__PROBLEM DETAILS__
Output the lines of the records from the one containing "C4: 1.5uF (GND, VIN) -> 1.5uF (+9V, GND)" through the last, both ends included. Leave pictures out.

__DATA EXTRACTS__
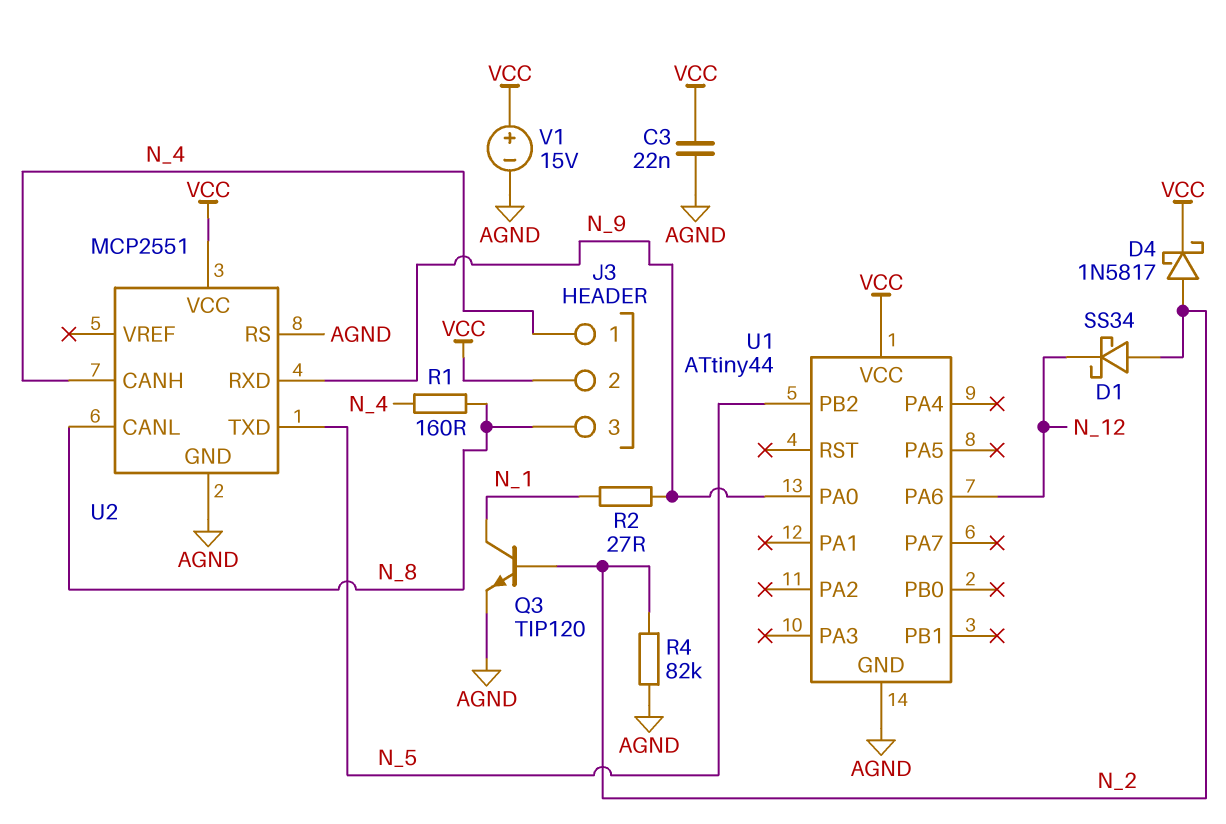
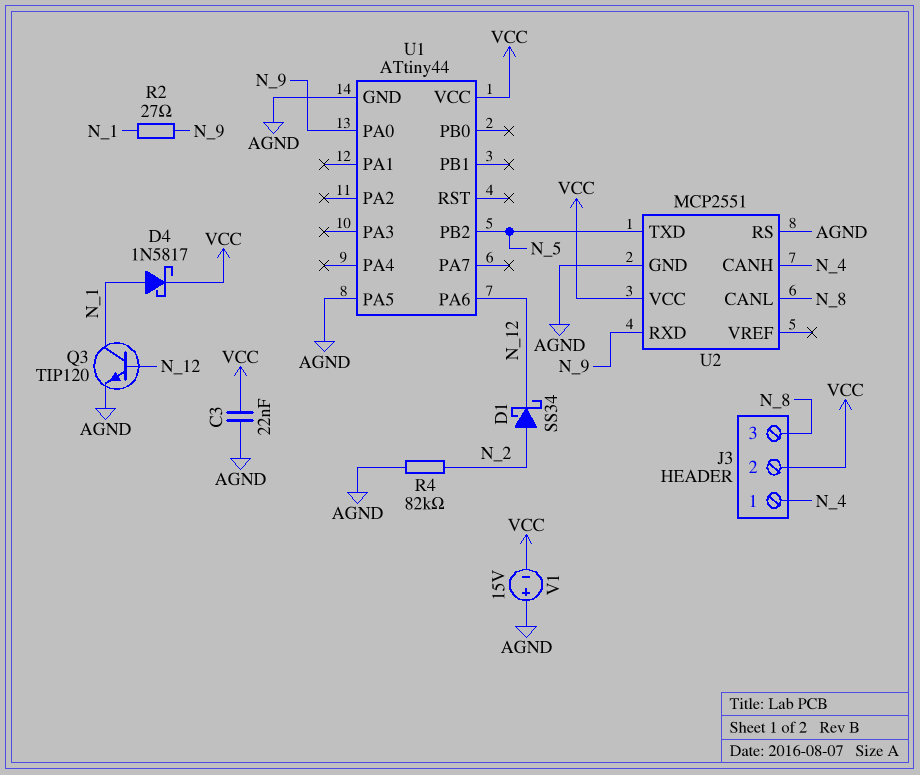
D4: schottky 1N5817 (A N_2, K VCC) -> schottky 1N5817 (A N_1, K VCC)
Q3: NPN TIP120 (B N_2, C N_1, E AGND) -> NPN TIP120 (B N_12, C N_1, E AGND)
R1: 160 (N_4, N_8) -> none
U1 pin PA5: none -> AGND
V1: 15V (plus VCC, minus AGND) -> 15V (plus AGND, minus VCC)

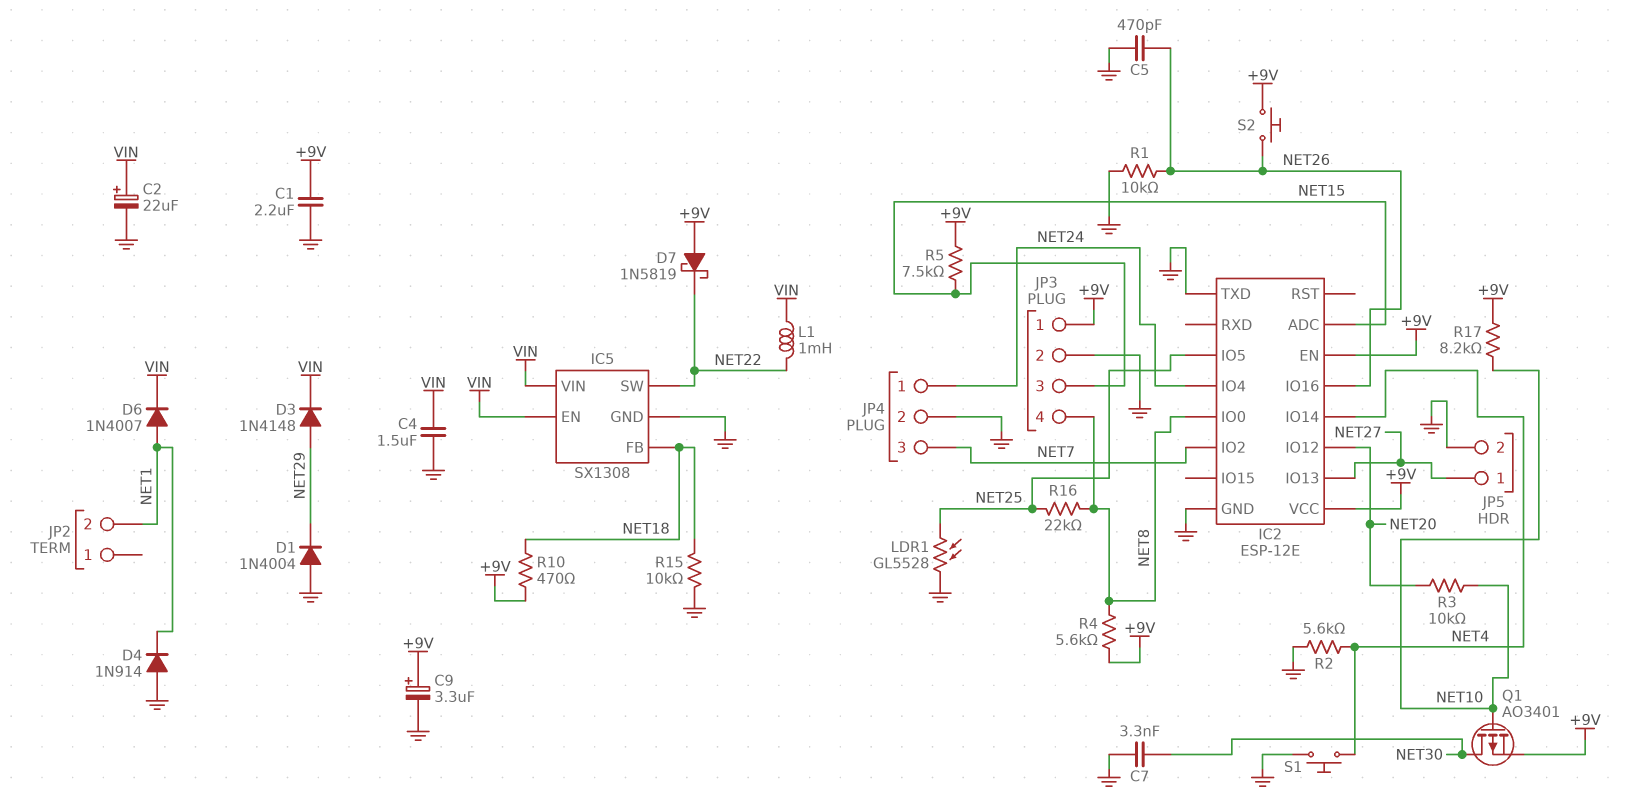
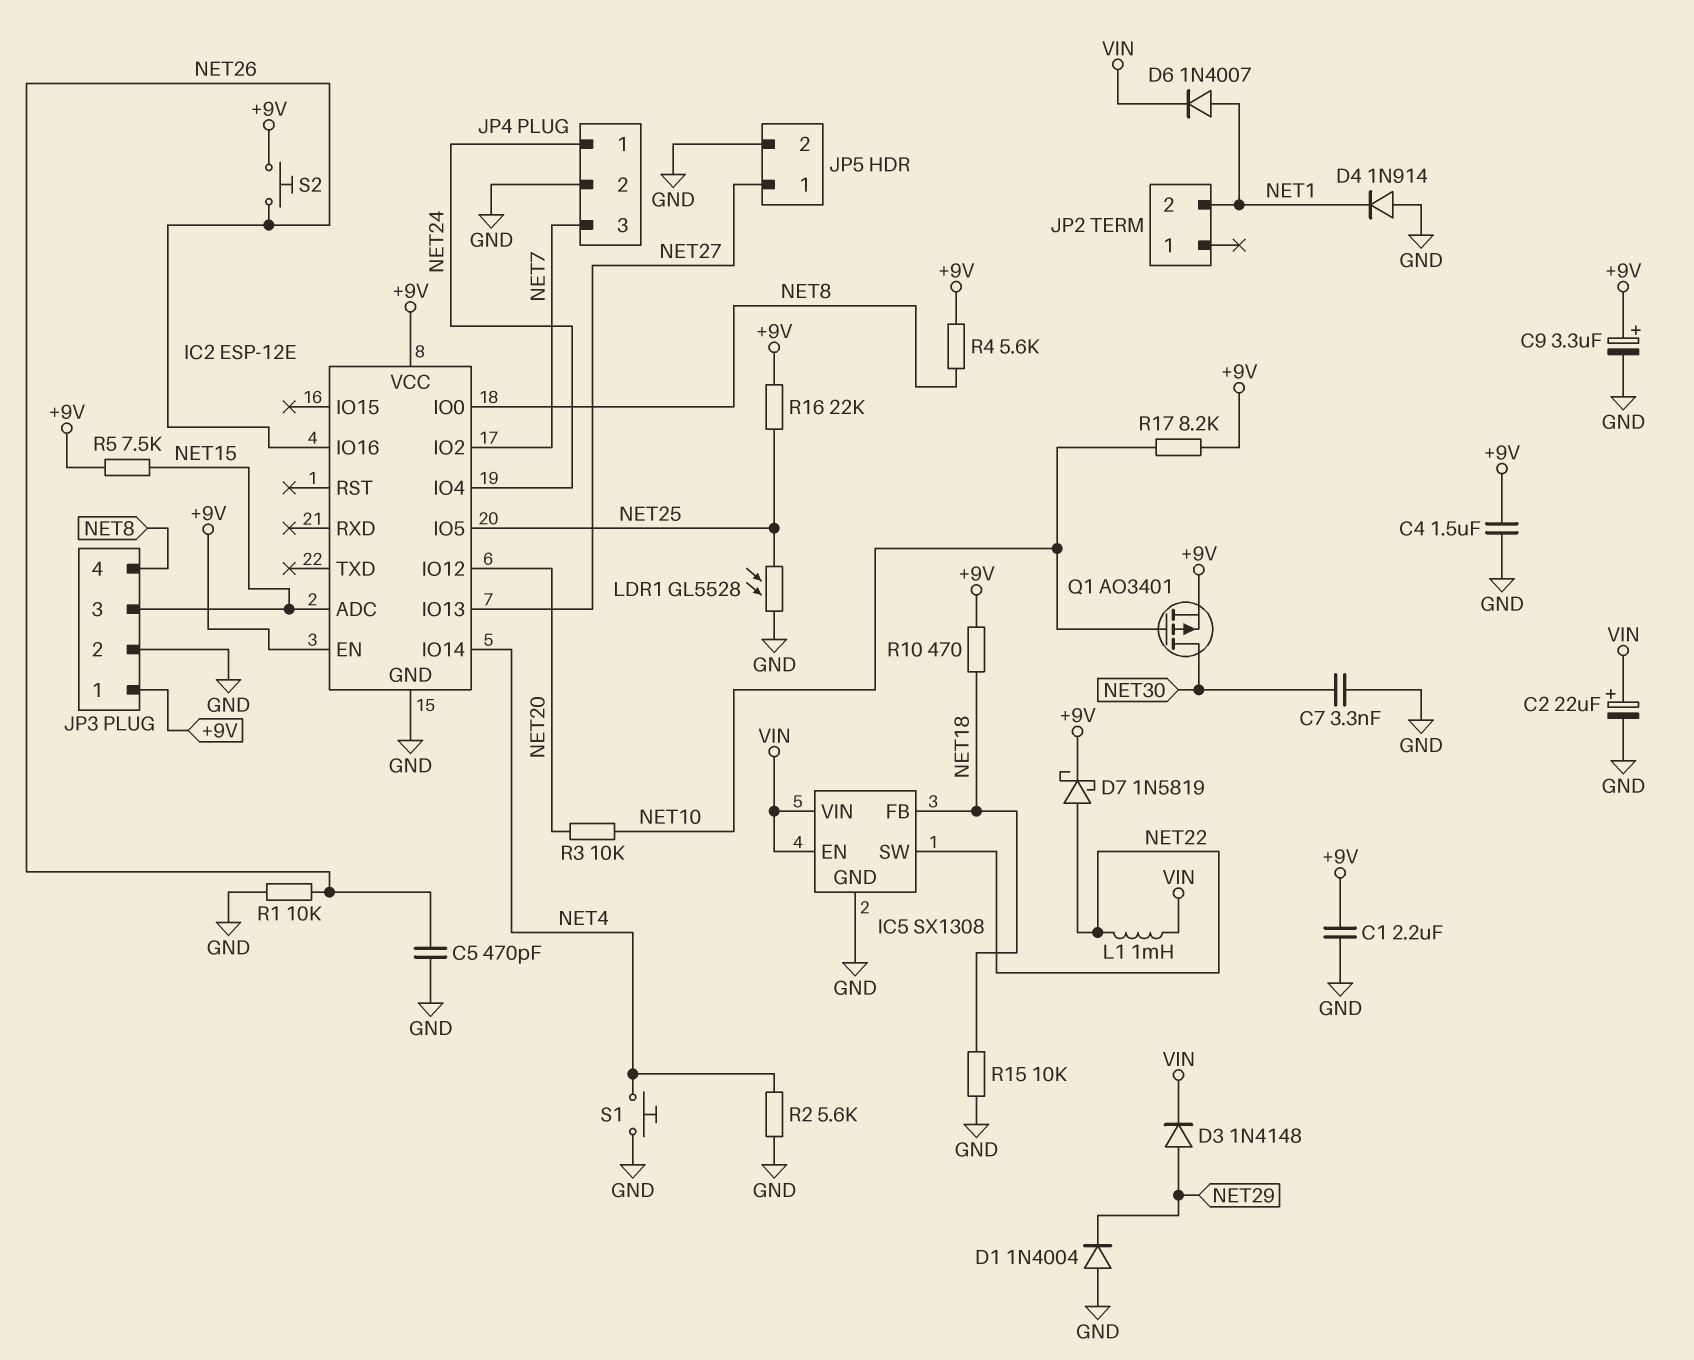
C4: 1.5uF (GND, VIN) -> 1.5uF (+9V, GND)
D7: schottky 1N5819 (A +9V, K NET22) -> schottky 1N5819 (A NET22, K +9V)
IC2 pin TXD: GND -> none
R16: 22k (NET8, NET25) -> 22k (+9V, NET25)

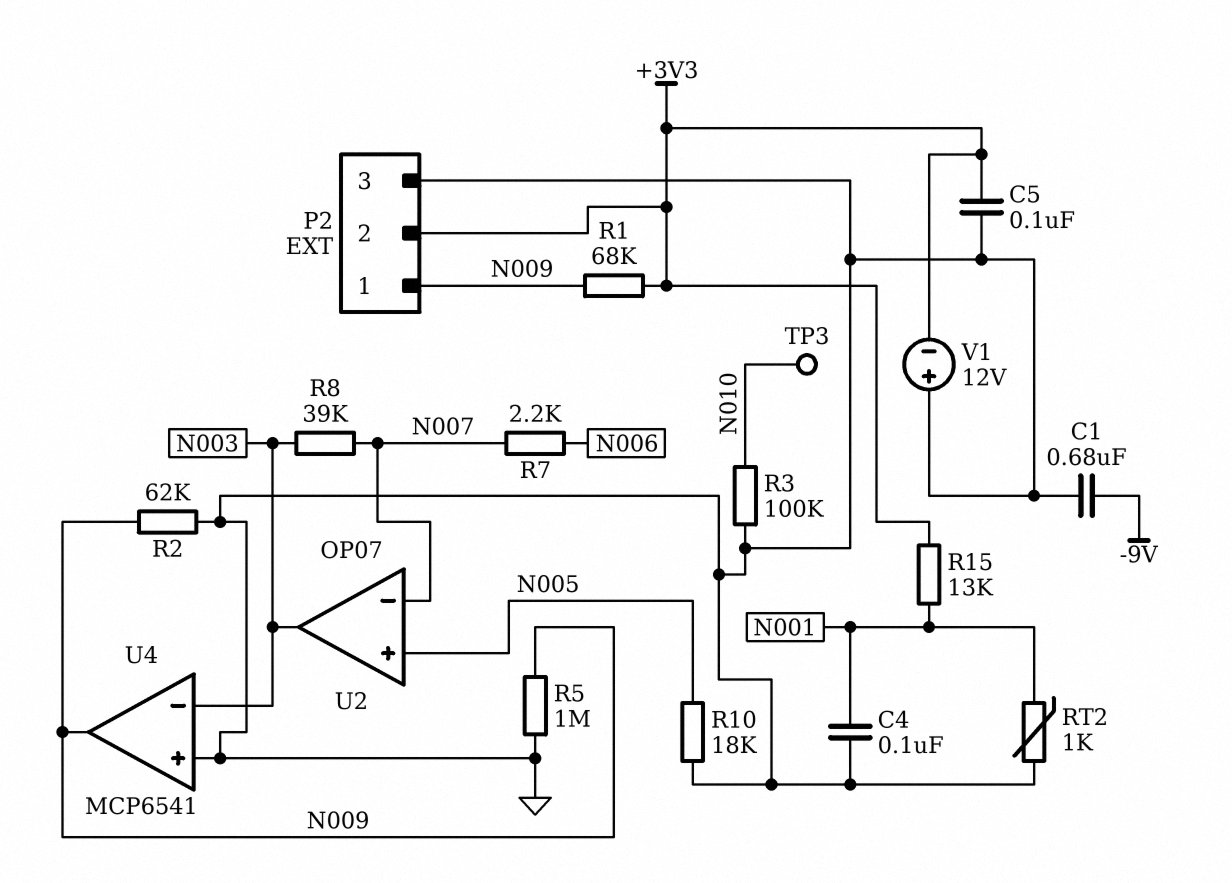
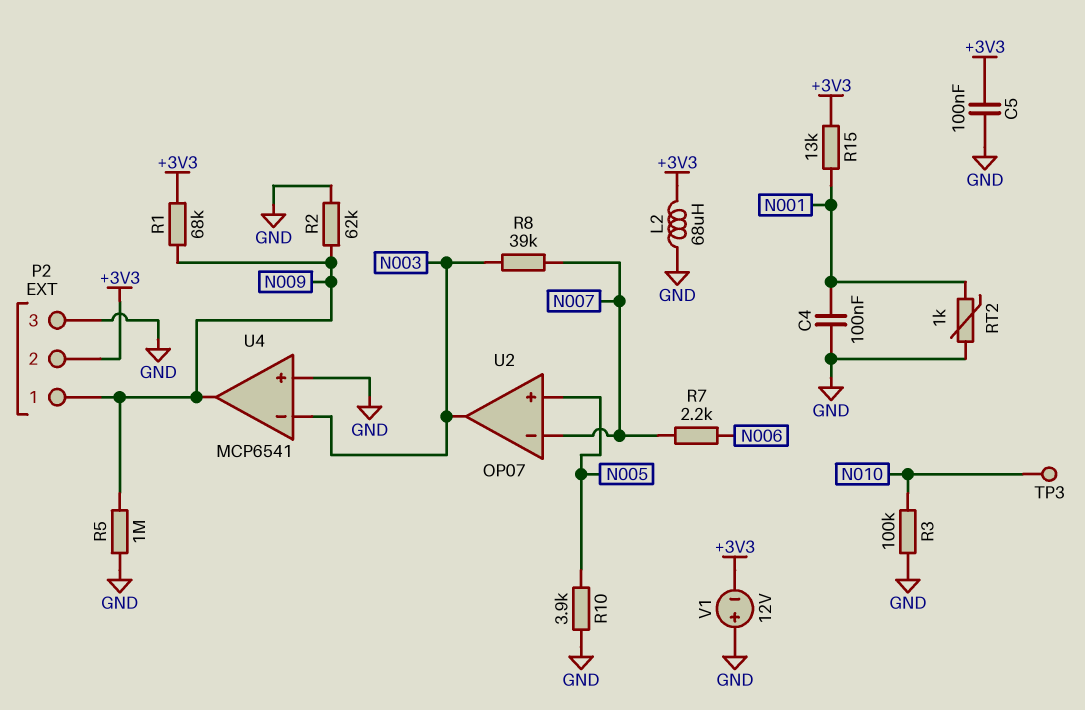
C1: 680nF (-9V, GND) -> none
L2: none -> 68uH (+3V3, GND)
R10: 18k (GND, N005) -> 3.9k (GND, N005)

__RESPONSE__
C4: 1.5uF (GND, VIN) -> 1.5uF (+9V, GND)
D7: schottky 1N5819 (A +9V, K NET22) -> schottky 1N5819 (A NET22, K +9V)
IC2 pin TXD: GND -> none
R16: 22k (NET8, NET25) -> 22k (+9V, NET25)

C1: 680nF (-9V, GND) -> none
L2: none -> 68uH (+3V3, GND)
R10: 18k (GND, N005) -> 3.9k (GND, N005)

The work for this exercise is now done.